-- Exercise aim --
Show every line below where "cone" appears.

Data listing Start Marker

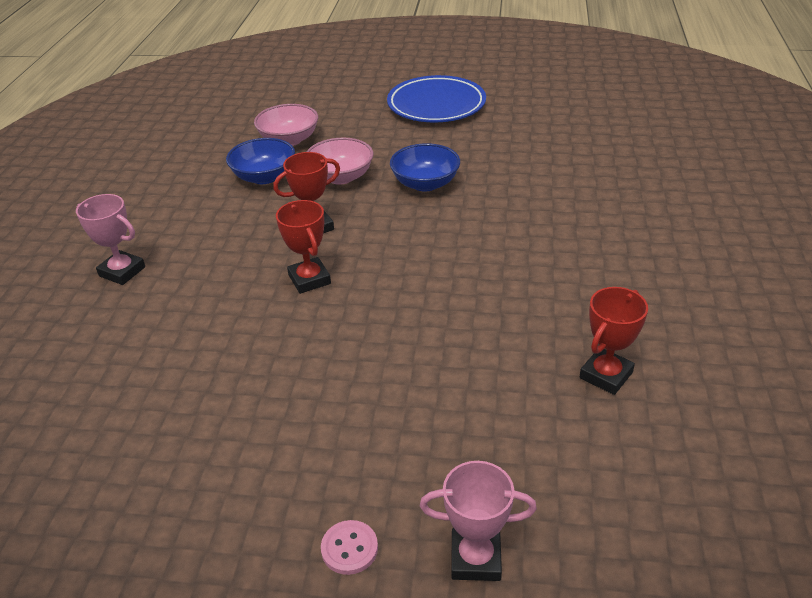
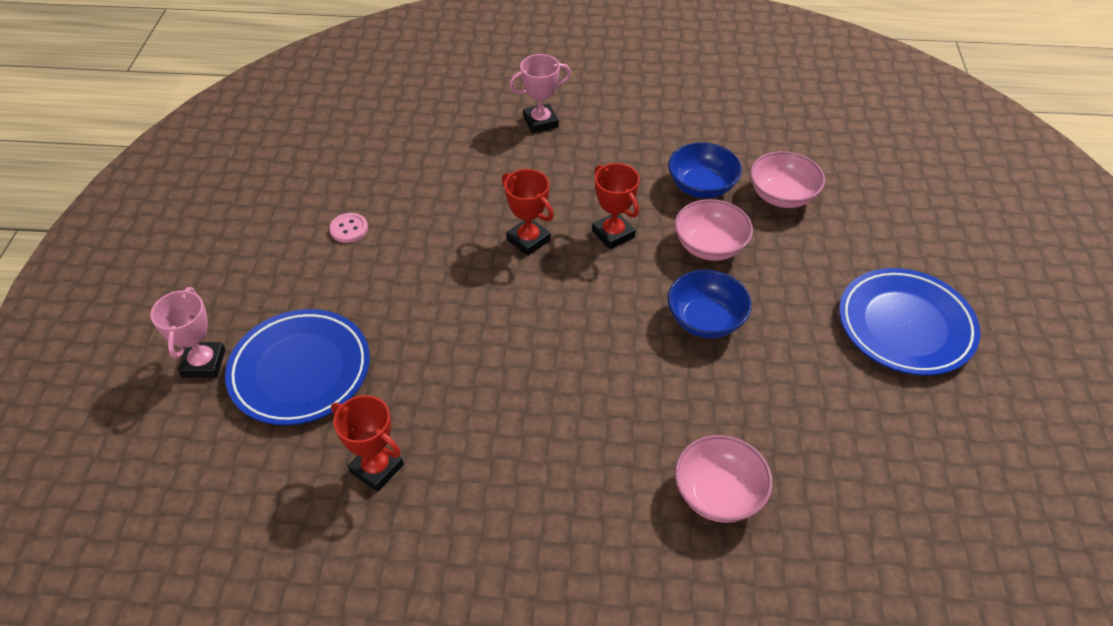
camera: 85 degrees right, 10 degrees up
(122, 271) = (540, 122): pink trophy -> pink trophy turned 45 degrees clockwise
(309, 279) = (528, 240): red trophy -> red trophy turned 75 degrees clockwise
(349, 548) = (230, 292): pink button -> pink button (349, 229)
(486, 451) = (300, 371): none -> blue plate
(592, 187) = (718, 493): none -> pink bowl

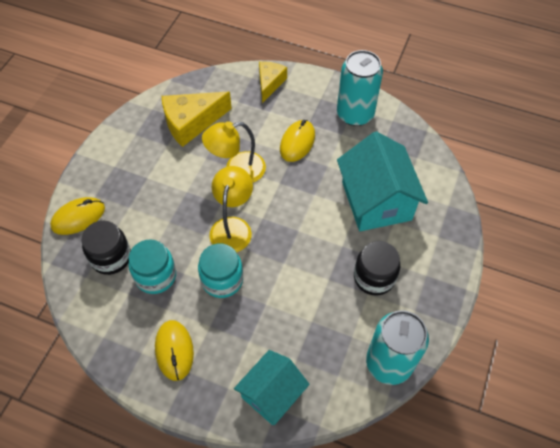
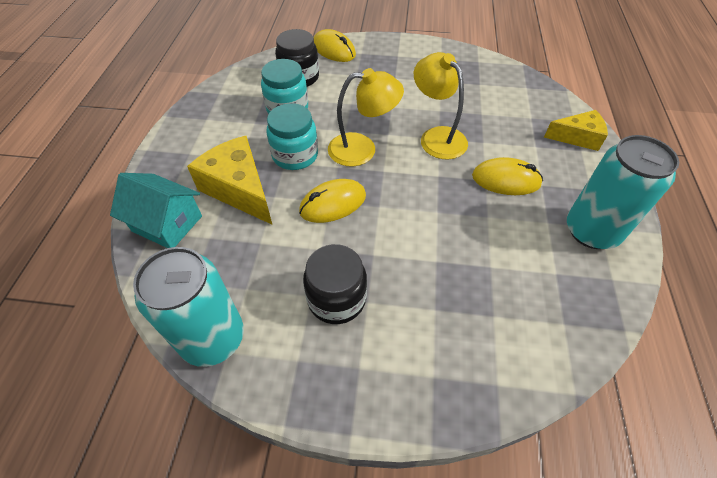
camera: 75 degrees right, 5 degrees down
(174, 350) = (210, 139): yellow mouse -> yellow mouse (333, 204)
(191, 123) = (478, 90): yellow cheese -> yellow cheese (239, 189)
(376, 201) = (459, 281): turquoise house -> none

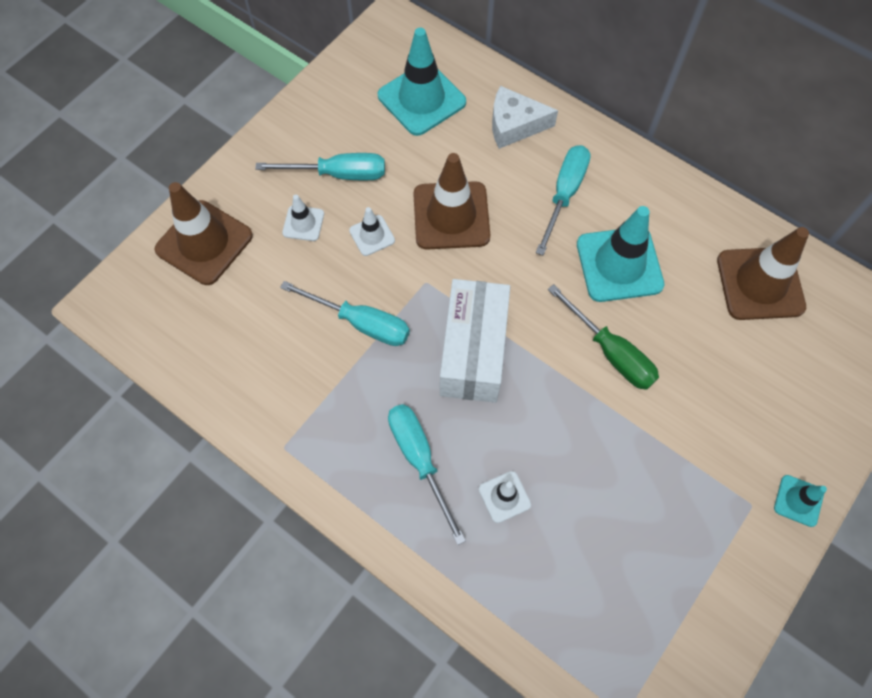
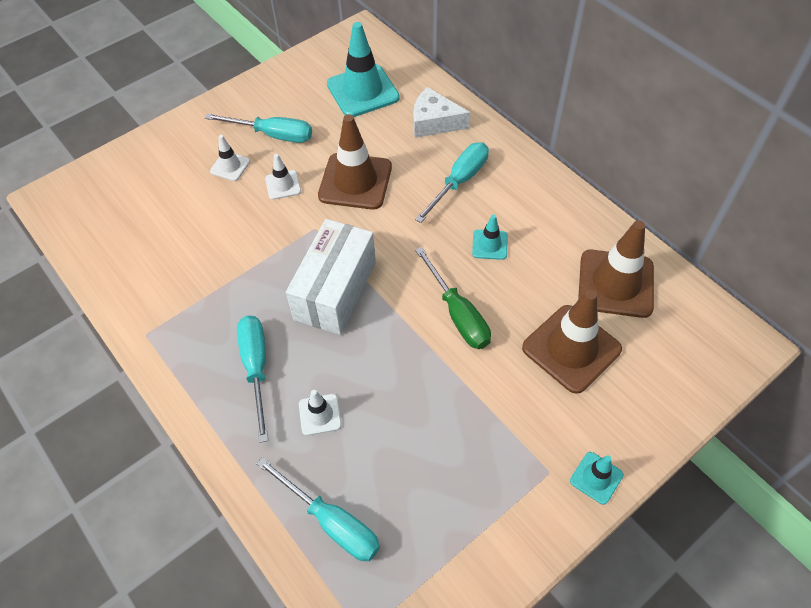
camera: 15 degrees right, 10 degrees down
(204, 243) = (145, 167): brown traffic cone -> brown traffic cone (571, 348)
(361, 323) = (248, 250): turquoise screwdriver -> turquoise screwdriver (331, 522)
(619, 264) = (489, 245): turquoise traffic cone -> turquoise traffic cone, size x0.50

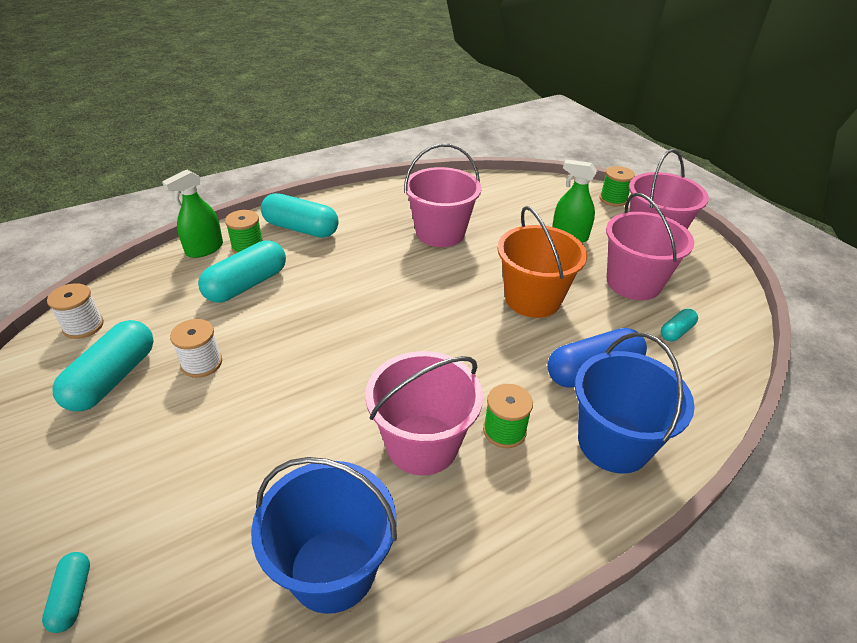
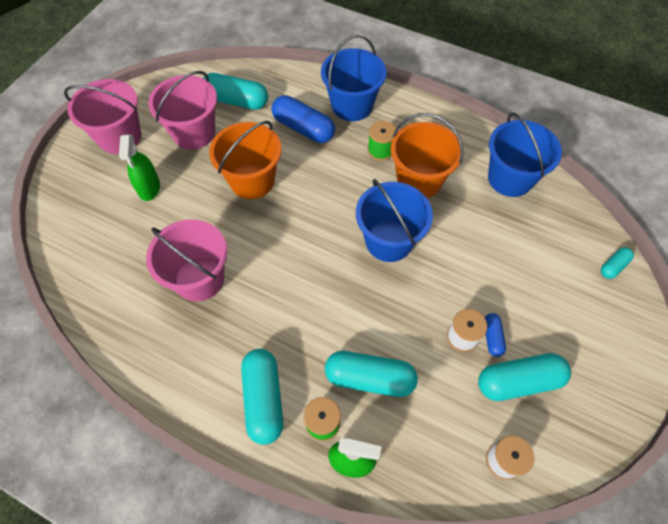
camera: 120 degrees left, 20 degrees up
(172, 386) = (492, 337): none -> blue capsule
(362, 366) = (389, 241): none -> blue bucket
(422, 444) = (419, 180): pink bucket -> orange bucket
(613, 199) = (65, 177): green spool -> none
(676, 331) = (236, 101): turquoise capsule -> turquoise capsule, size x1.97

Data listing End Marker

-- The completed task --
(204, 243) = (145, 167): brown traffic cone -> brown traffic cone (571, 348)
(619, 264) = (489, 245): turquoise traffic cone -> turquoise traffic cone, size x0.50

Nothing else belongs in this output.